Please return the data word for word and leave out any picture it contains.

Image sets with object changes
╭──
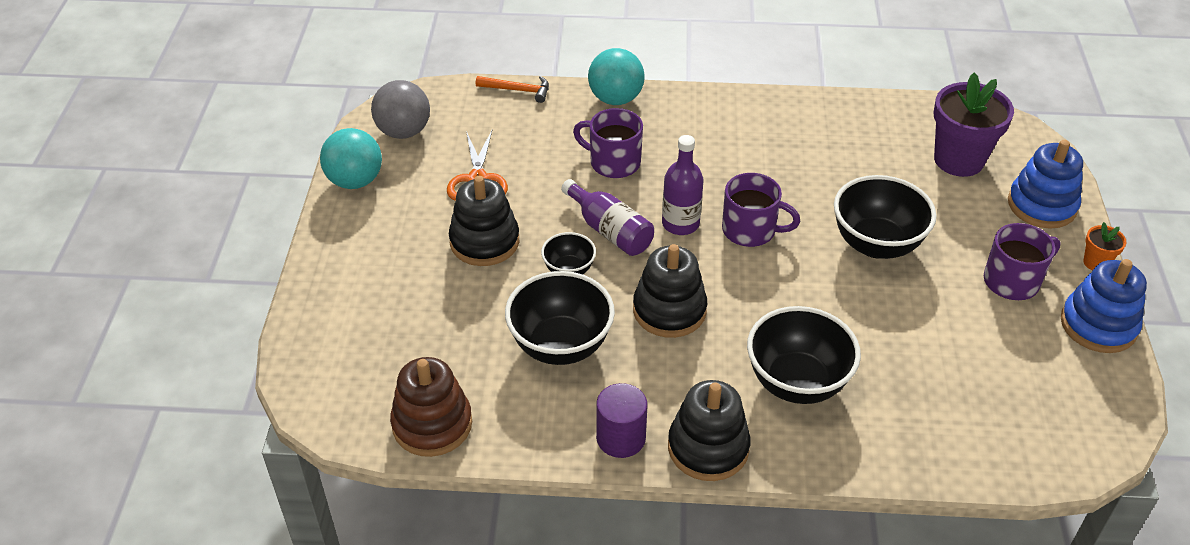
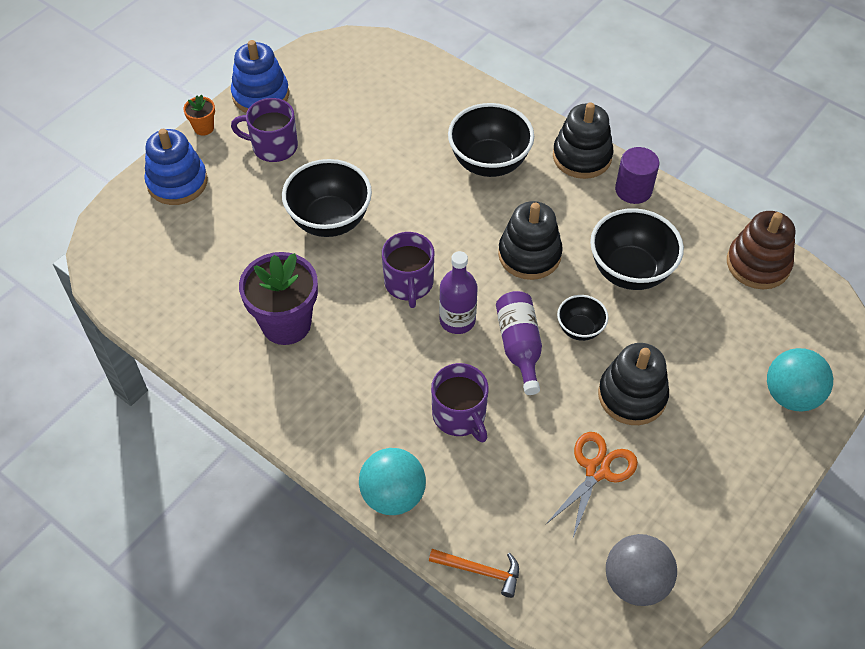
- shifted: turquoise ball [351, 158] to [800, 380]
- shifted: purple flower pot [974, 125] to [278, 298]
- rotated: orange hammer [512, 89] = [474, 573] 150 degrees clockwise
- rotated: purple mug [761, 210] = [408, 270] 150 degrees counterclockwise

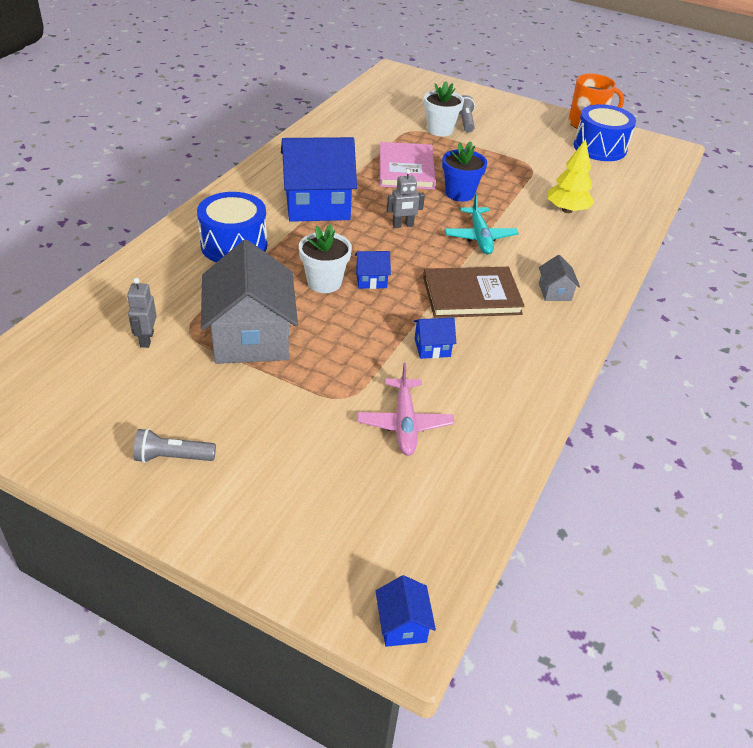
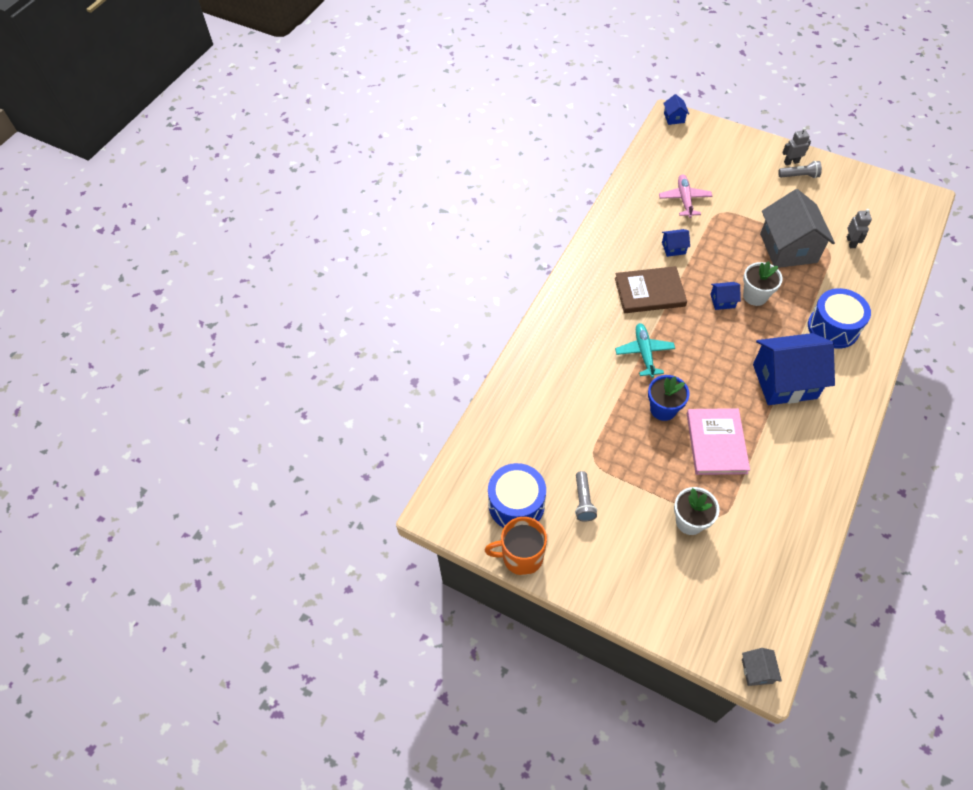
- gone: yellow tree [571, 176]
- shifted: grey robot [406, 198] to [796, 146]
- shifted: grey flashlight [467, 114] to [586, 496]
- shifted: grey house [559, 278] to [762, 667]

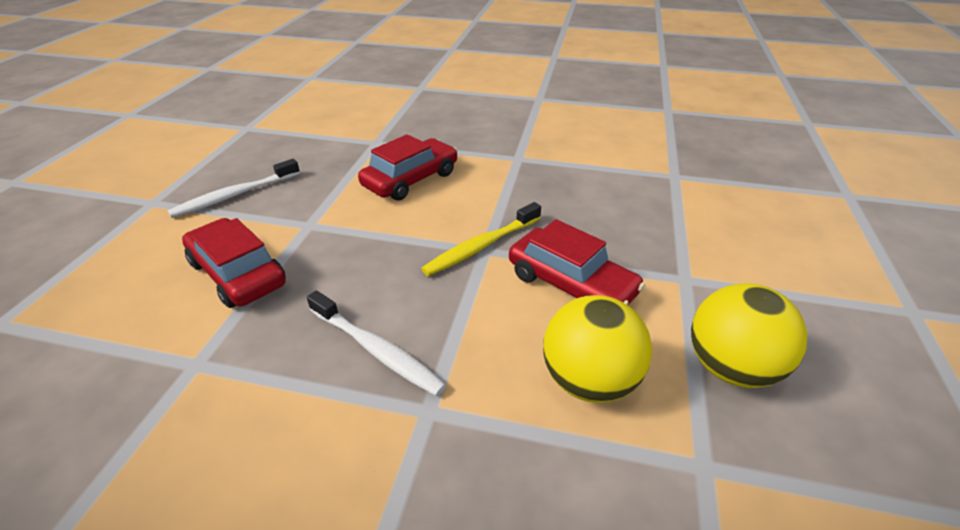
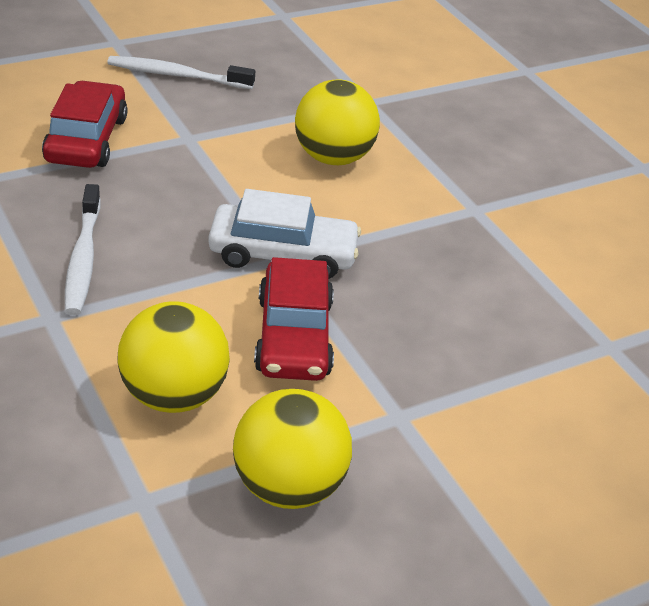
- swapped: red car [407, 167] to yellow ball [337, 122]
- swapped: yellow toothbrush [481, 239] to white car [284, 234]

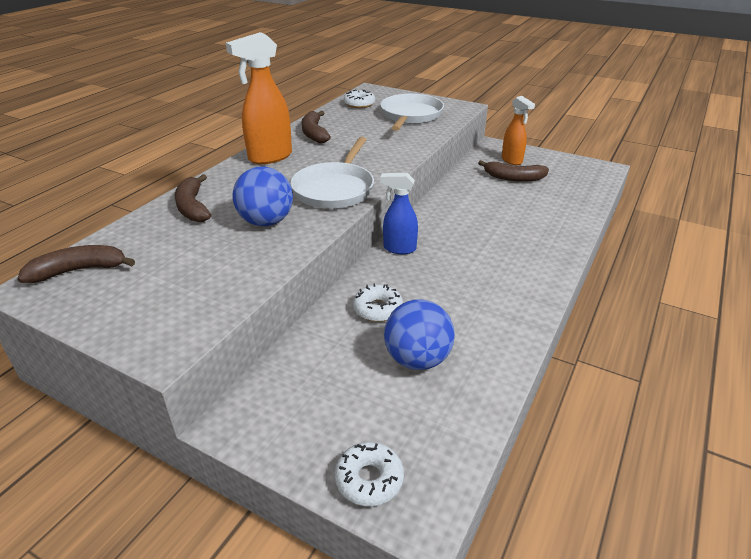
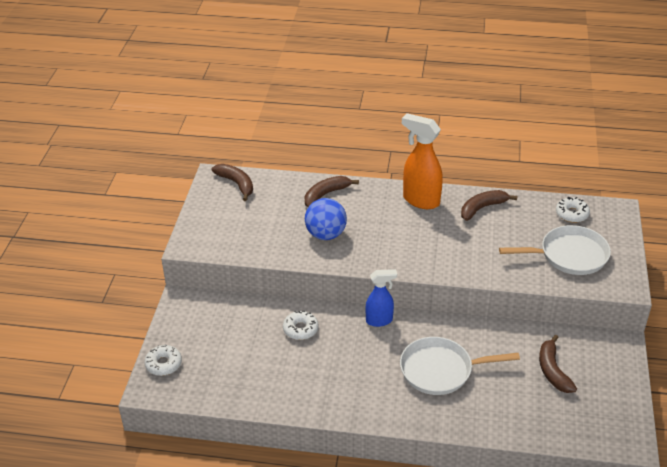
- gone: blue ball [419, 334]
- gone: orange spray bottle [518, 130]
- shifted: white pan [332, 173] to [460, 366]
- rotated: blue spray bottle [399, 213] = [381, 298] 90 degrees clockwise

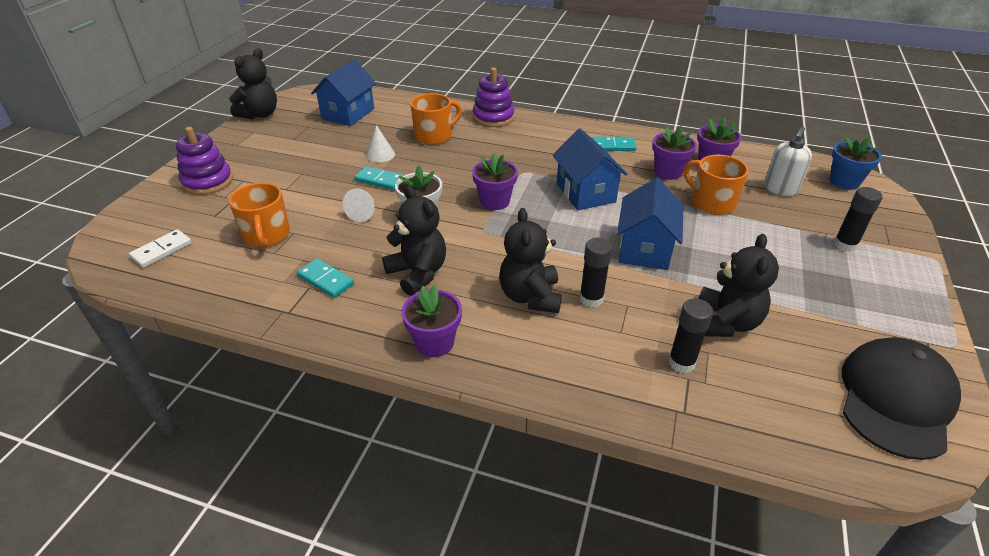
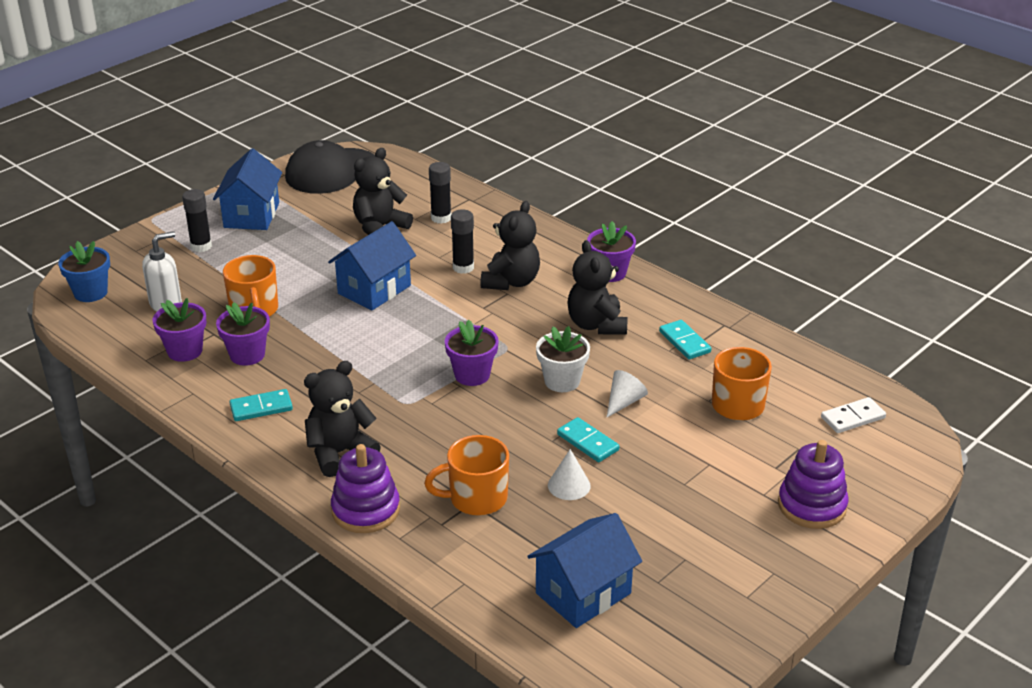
- shifted: black teddy bear [253, 83] to [342, 419]
- shifted: blue house [590, 169] to [247, 189]
- rotated: turquoise domino [614, 143] = [261, 405] 45 degrees counterclockwise

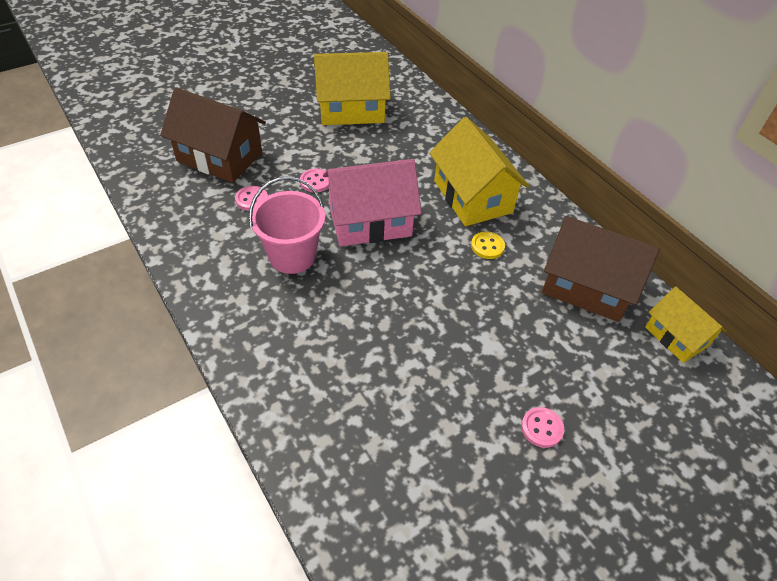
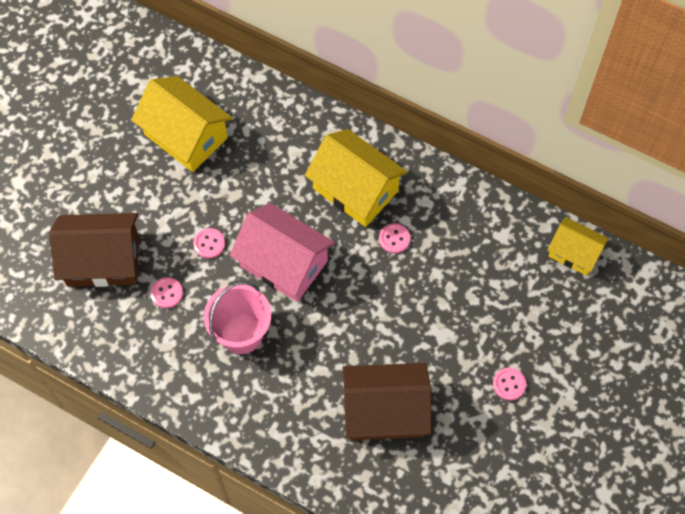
- shifted: brown house [601, 269] to [387, 401]
- repainted: yellow button [488, 245] to pink button [394, 238]
- rotated: yellow house [352, 88] = [182, 124] 75 degrees clockwise
- rotated: pink house [372, 202] = [282, 252] 75 degrees clockwise

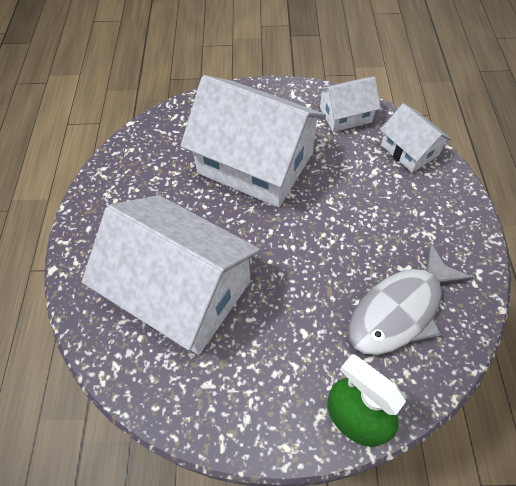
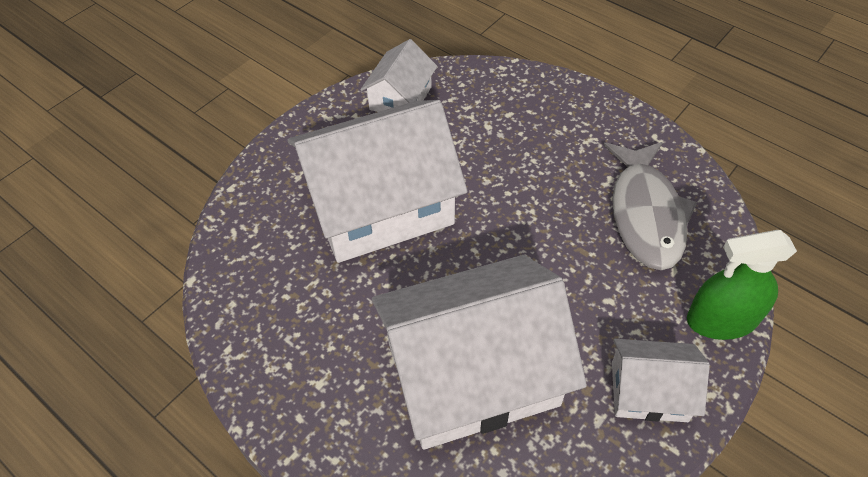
- shifted: white house [416, 138] to [661, 380]

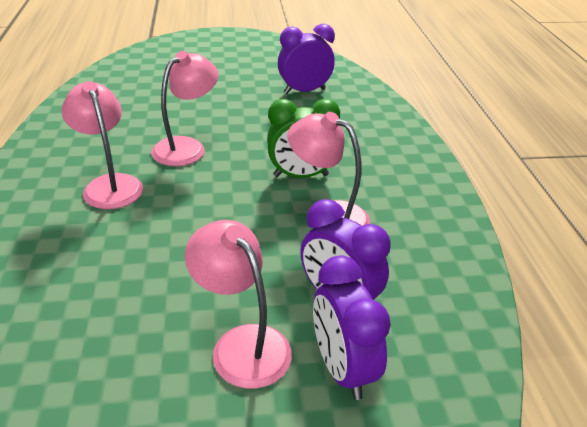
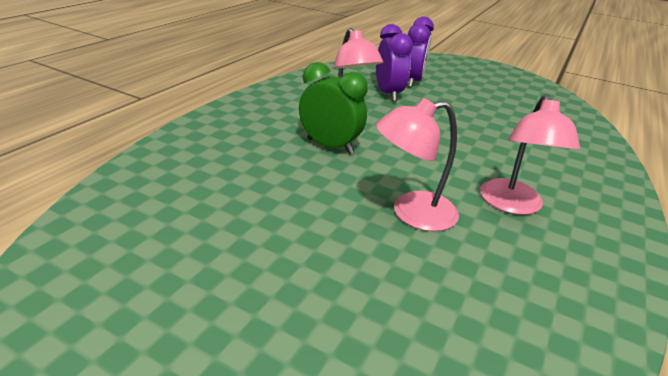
- gone: pink lamp [238, 304]
- gone: purple clock [306, 59]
╰──
# Result
- shifted: turquoise ball [351, 158] to [800, 380]
- shifted: purple flower pot [974, 125] to [278, 298]
- rotated: orange hammer [512, 89] = [474, 573] 150 degrees clockwise
- rotated: purple mug [761, 210] = [408, 270] 150 degrees counterclockwise

- gone: yellow tree [571, 176]
- shifted: grey robot [406, 198] to [796, 146]
- shifted: grey flashlight [467, 114] to [586, 496]
- shifted: grey house [559, 278] to [762, 667]

- swapped: red car [407, 167] to yellow ball [337, 122]
- swapped: yellow toothbrush [481, 239] to white car [284, 234]

- gone: blue ball [419, 334]
- gone: orange spray bottle [518, 130]
- shifted: white pan [332, 173] to [460, 366]
- rotated: blue spray bottle [399, 213] = [381, 298] 90 degrees clockwise

- shifted: black teddy bear [253, 83] to [342, 419]
- shifted: blue house [590, 169] to [247, 189]
- rotated: turquoise domino [614, 143] = [261, 405] 45 degrees counterclockwise

- shifted: brown house [601, 269] to [387, 401]
- repainted: yellow button [488, 245] to pink button [394, 238]
- rotated: yellow house [352, 88] = [182, 124] 75 degrees clockwise
- rotated: pink house [372, 202] = [282, 252] 75 degrees clockwise

- shifted: white house [416, 138] to [661, 380]

- gone: pink lamp [238, 304]
- gone: purple clock [306, 59]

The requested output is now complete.